• [Information given]:
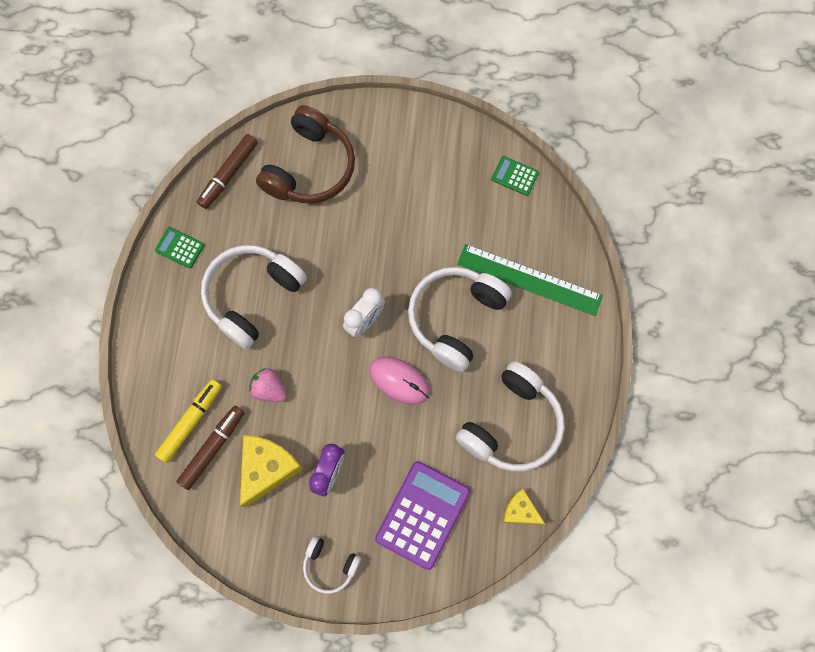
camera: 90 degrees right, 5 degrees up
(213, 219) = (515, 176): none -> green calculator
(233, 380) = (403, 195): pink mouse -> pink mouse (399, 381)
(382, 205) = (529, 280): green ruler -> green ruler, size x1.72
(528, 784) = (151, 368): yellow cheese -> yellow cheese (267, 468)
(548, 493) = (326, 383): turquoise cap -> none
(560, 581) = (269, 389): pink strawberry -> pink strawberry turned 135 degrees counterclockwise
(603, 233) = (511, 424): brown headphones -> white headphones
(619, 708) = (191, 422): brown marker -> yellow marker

• [Work order]: Copy out every line from the records that has the word "pink".

• [Completed exercise]:
(233, 380) = (403, 195): pink mouse -> pink mouse (399, 381)
(560, 581) = (269, 389): pink strawberry -> pink strawberry turned 135 degrees counterclockwise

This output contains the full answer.